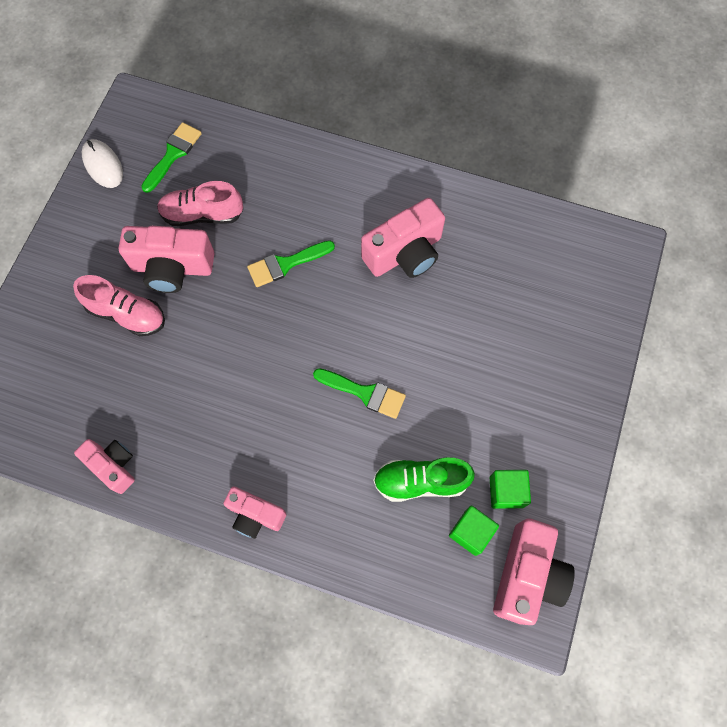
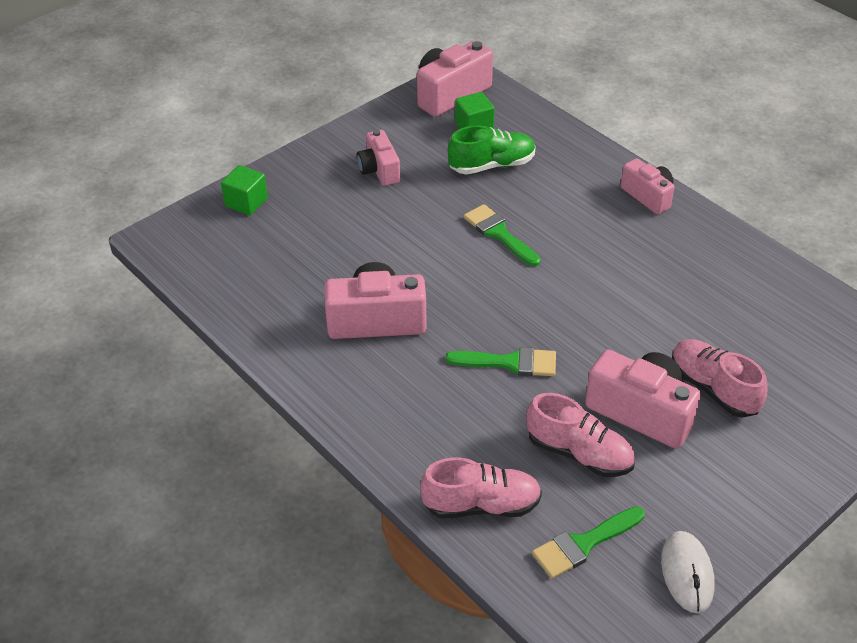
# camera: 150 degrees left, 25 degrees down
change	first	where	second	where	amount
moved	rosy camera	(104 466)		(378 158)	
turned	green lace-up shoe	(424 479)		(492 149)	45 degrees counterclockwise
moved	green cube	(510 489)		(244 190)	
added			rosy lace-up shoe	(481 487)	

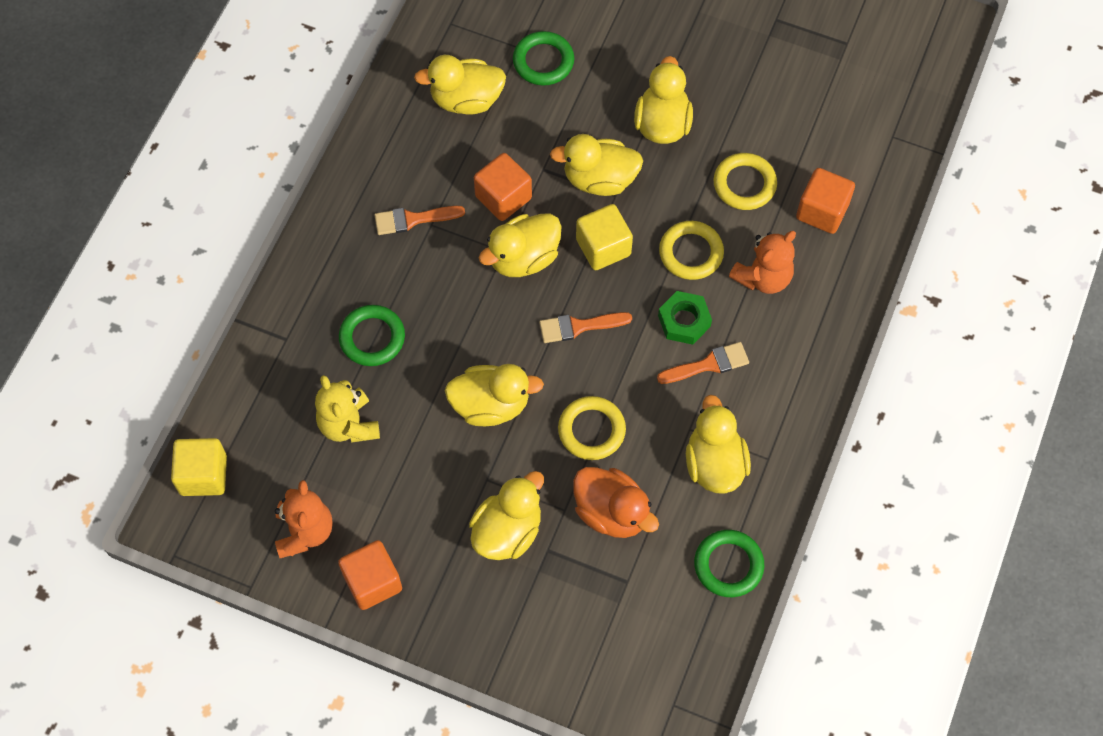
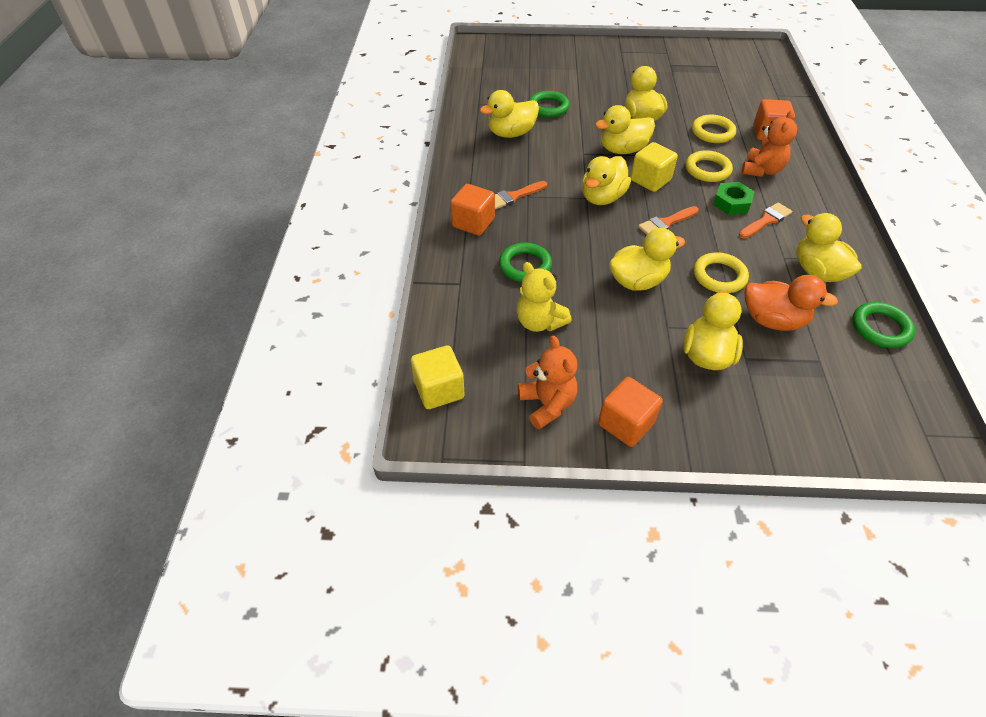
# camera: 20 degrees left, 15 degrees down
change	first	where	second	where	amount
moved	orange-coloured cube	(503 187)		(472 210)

+ + + + + + +

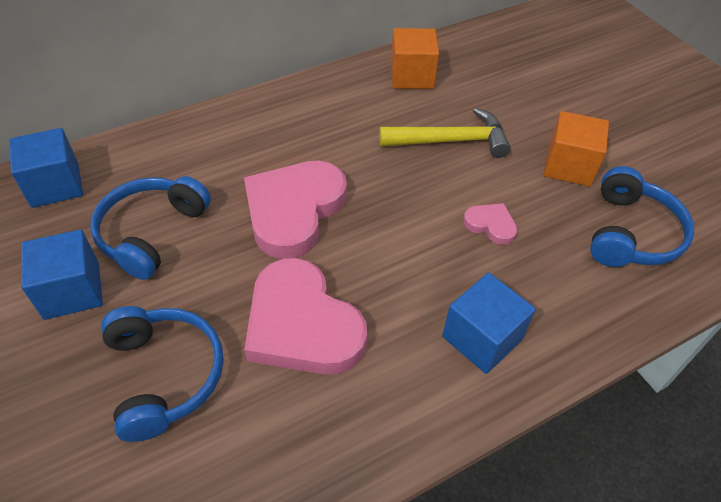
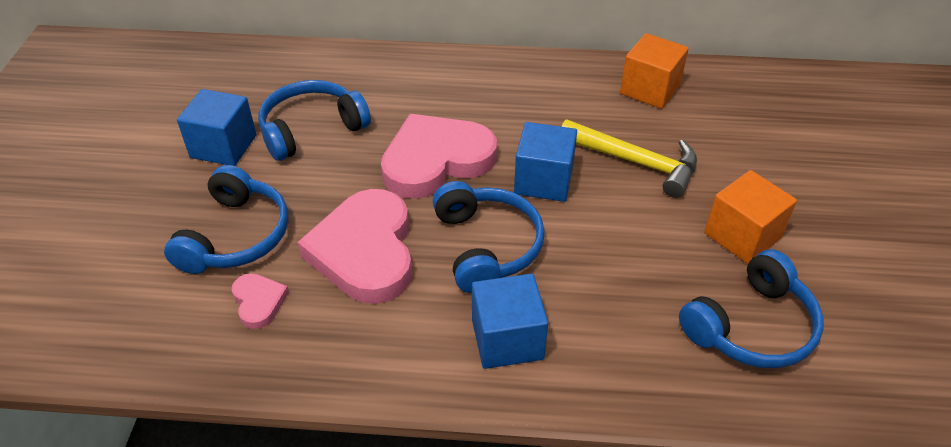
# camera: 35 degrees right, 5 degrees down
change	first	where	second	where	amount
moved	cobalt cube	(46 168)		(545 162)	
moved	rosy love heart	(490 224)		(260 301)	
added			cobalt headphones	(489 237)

+ + + + + + +

# [TASK DETAILS]
Retrieve each line of the data in which the word "green" can be found.

# [SOLUTION TO THE EXERCISE]
turned	green lace-up shoe	(424 479)		(492 149)	45 degrees counterclockwise
moved	green cube	(510 489)		(244 190)	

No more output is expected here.